TASK DIRECTIONS: Every line below that holds the word "pink" counts once; please tally them and give only the total.

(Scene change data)
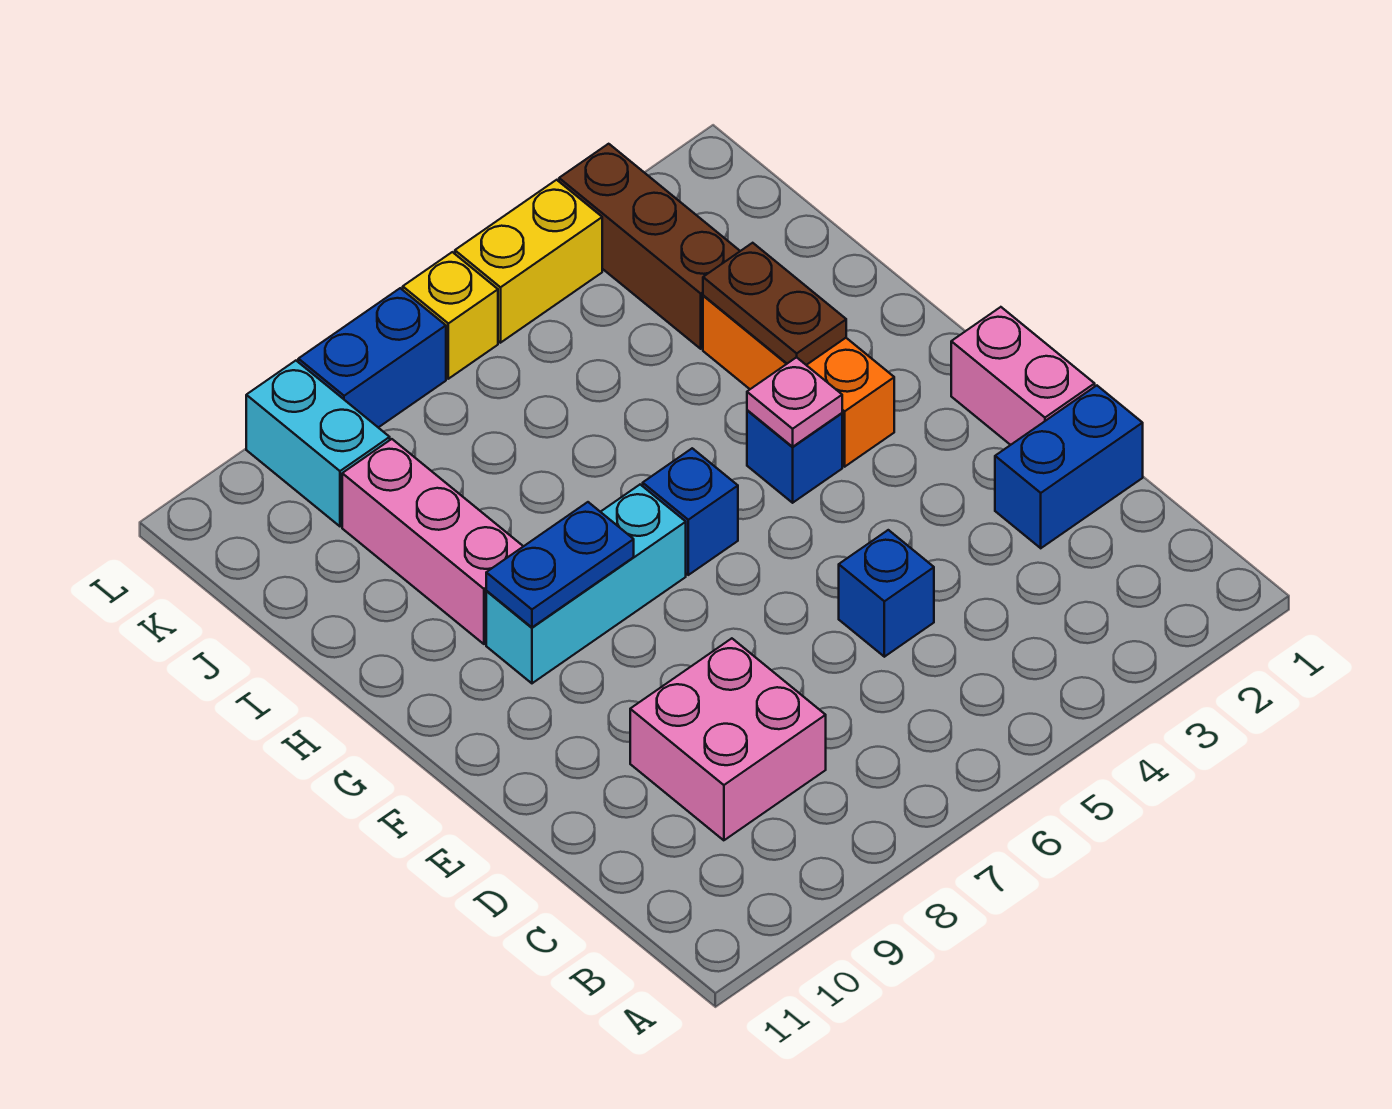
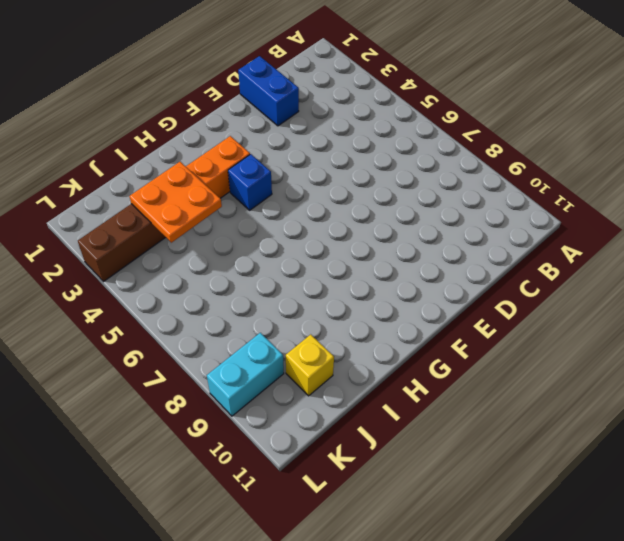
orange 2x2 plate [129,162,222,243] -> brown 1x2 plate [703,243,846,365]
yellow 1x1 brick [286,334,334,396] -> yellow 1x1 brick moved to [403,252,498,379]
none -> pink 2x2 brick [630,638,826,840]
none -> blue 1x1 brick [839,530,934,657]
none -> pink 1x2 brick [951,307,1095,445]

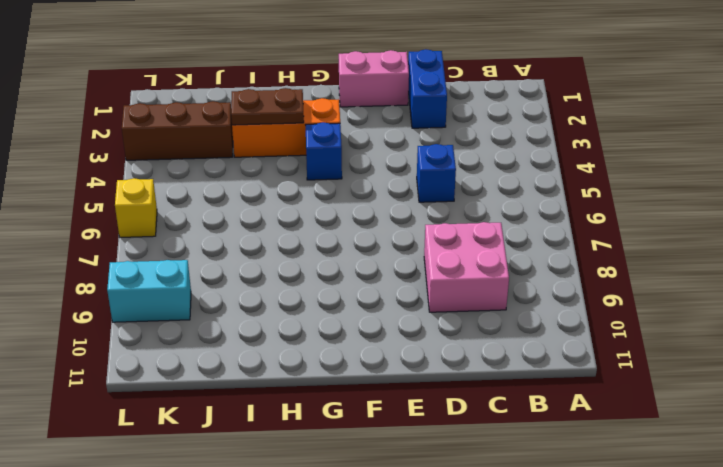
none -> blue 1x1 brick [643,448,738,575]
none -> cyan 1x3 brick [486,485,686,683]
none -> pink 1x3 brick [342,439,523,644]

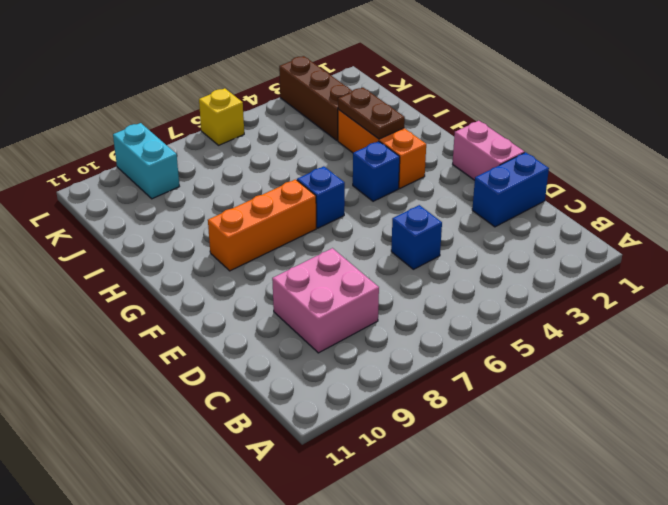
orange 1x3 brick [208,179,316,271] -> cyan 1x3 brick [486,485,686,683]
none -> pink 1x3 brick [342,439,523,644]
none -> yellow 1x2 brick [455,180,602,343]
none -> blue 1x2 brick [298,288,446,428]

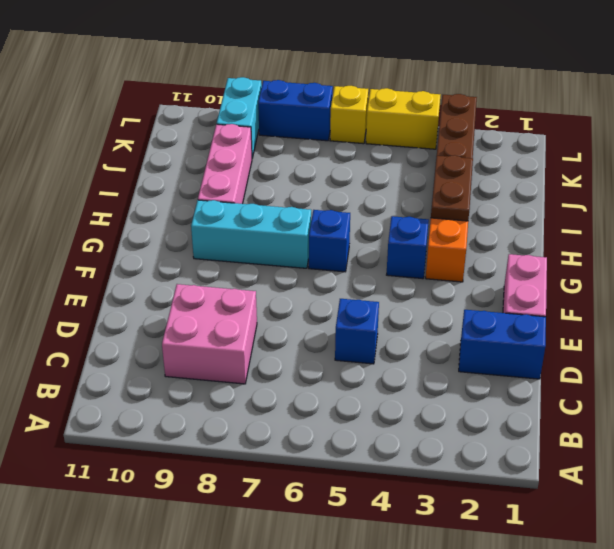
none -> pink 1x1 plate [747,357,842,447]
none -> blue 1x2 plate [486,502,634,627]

---

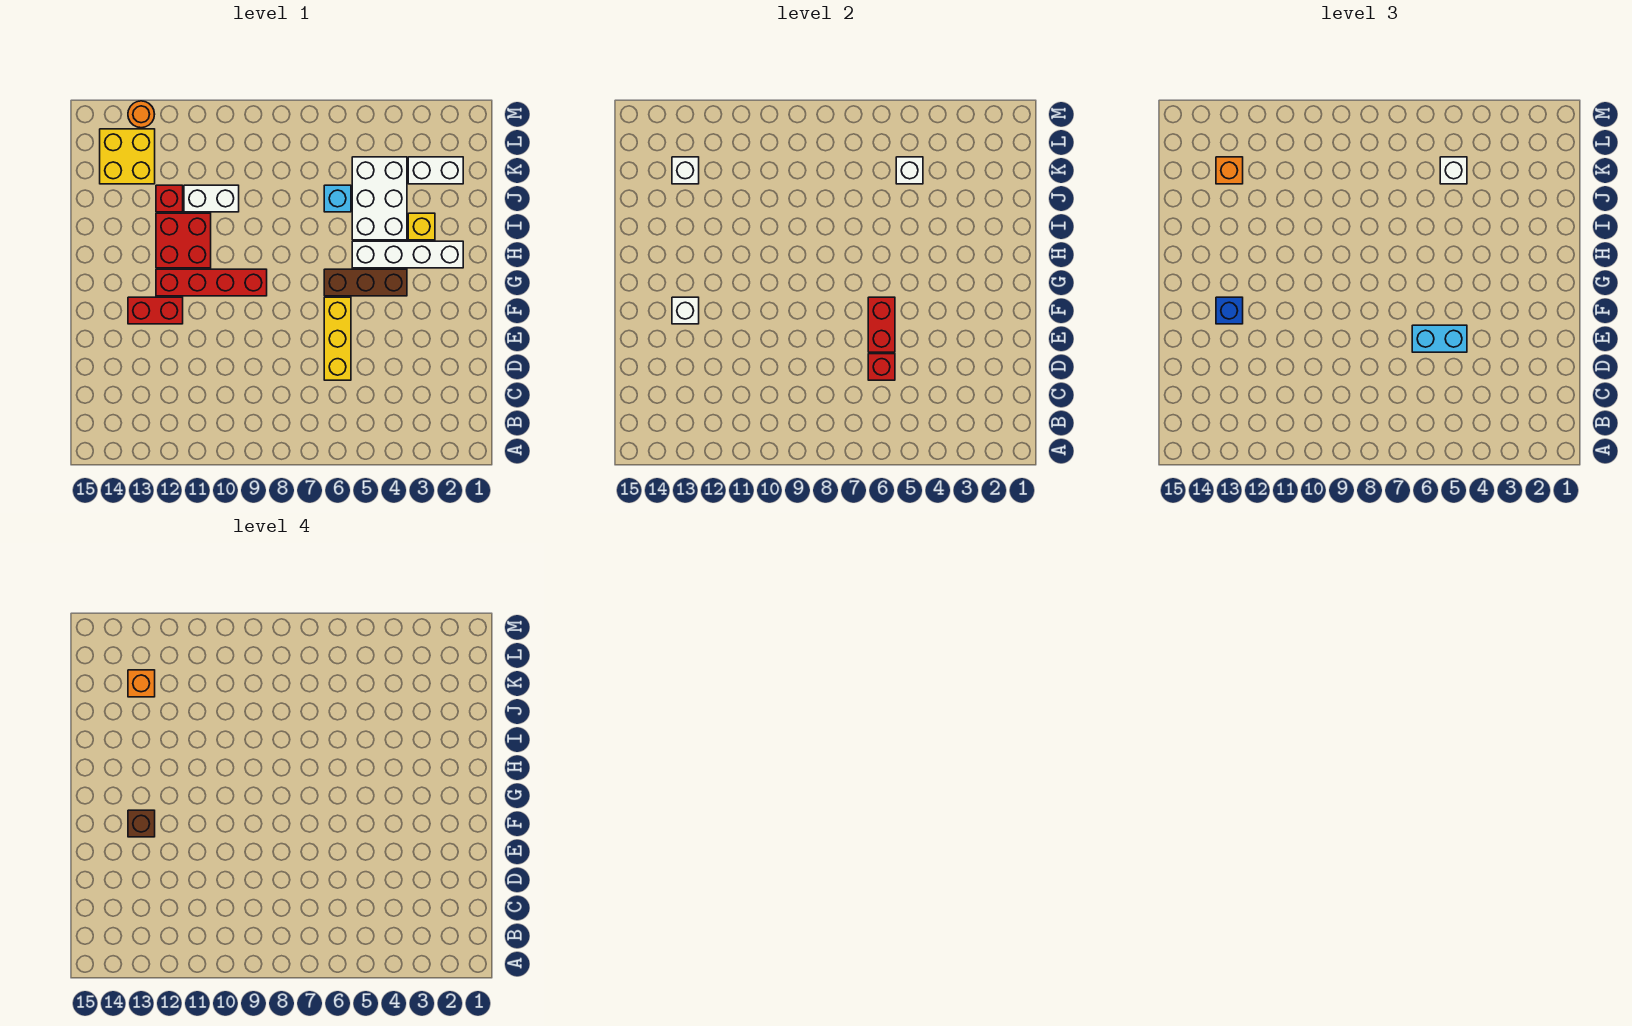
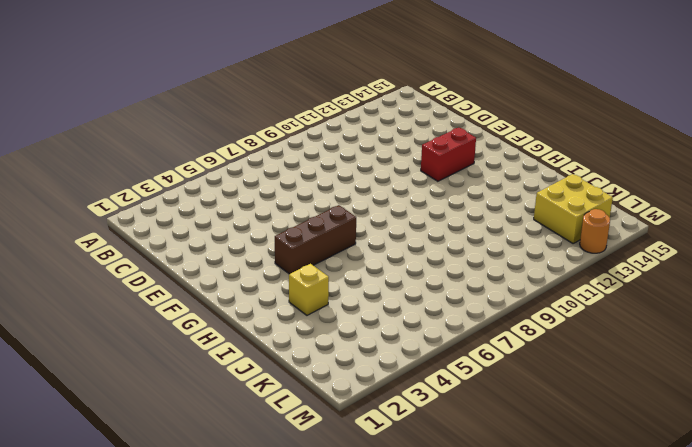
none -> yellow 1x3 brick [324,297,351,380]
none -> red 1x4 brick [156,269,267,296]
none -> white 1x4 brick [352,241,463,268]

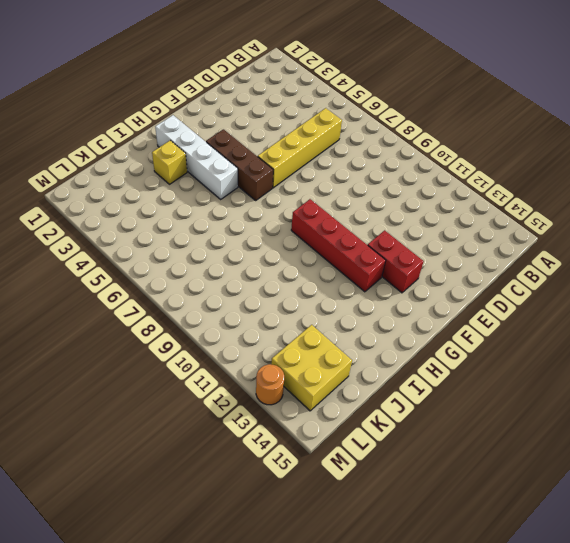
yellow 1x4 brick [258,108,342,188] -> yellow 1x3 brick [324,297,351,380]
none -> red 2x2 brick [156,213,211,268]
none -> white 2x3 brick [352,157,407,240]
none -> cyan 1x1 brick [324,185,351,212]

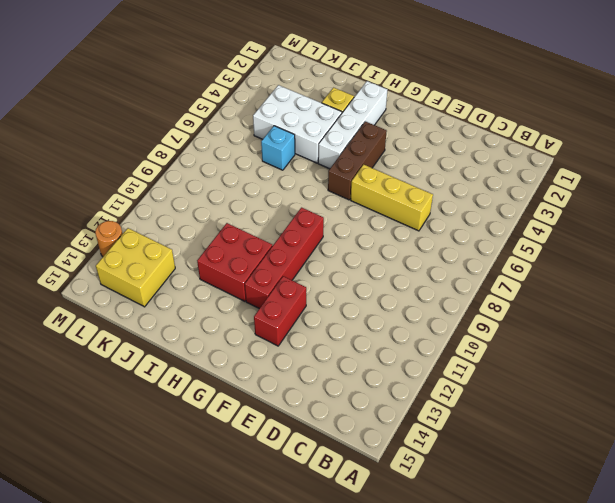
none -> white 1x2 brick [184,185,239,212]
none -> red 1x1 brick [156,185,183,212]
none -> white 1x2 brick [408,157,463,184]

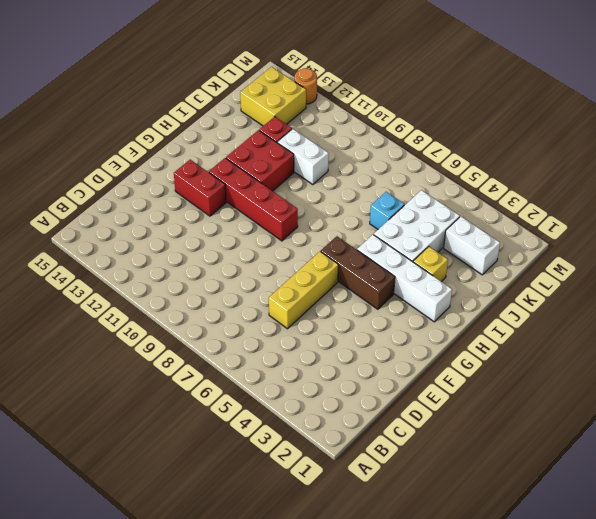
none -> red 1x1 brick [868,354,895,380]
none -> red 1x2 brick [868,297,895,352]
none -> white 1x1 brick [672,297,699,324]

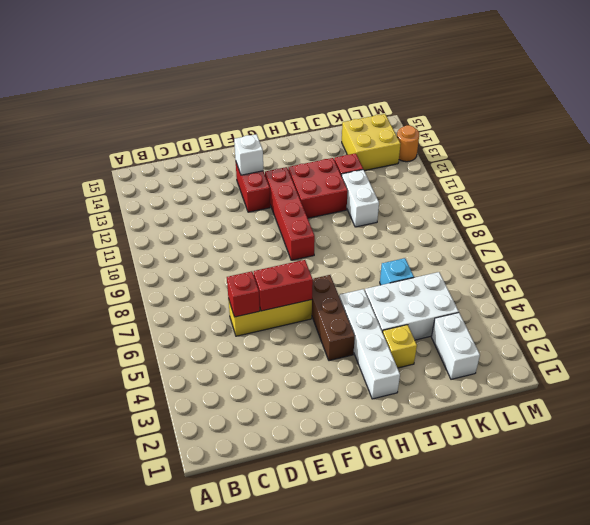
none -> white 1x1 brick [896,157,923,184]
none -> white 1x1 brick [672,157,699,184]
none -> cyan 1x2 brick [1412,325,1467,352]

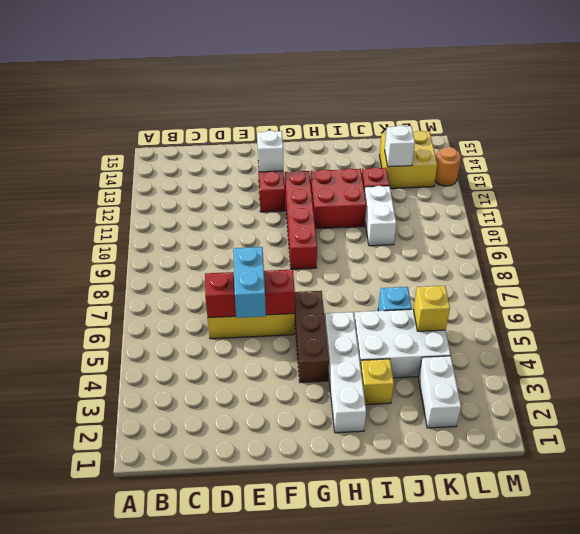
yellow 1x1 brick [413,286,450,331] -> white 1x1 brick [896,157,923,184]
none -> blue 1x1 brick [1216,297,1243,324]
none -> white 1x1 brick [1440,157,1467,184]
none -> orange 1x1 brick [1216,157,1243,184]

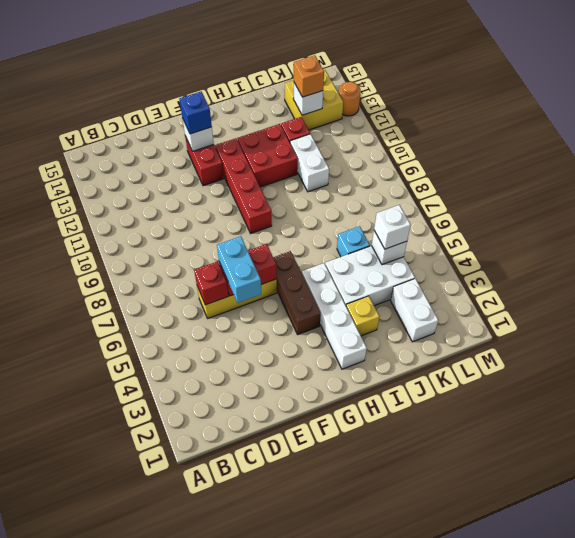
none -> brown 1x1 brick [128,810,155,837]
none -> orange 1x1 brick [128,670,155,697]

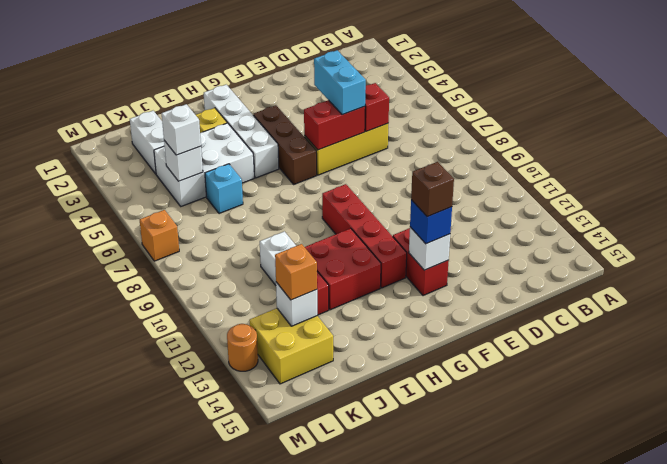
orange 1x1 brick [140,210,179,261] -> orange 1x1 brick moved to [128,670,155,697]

RESULT: 5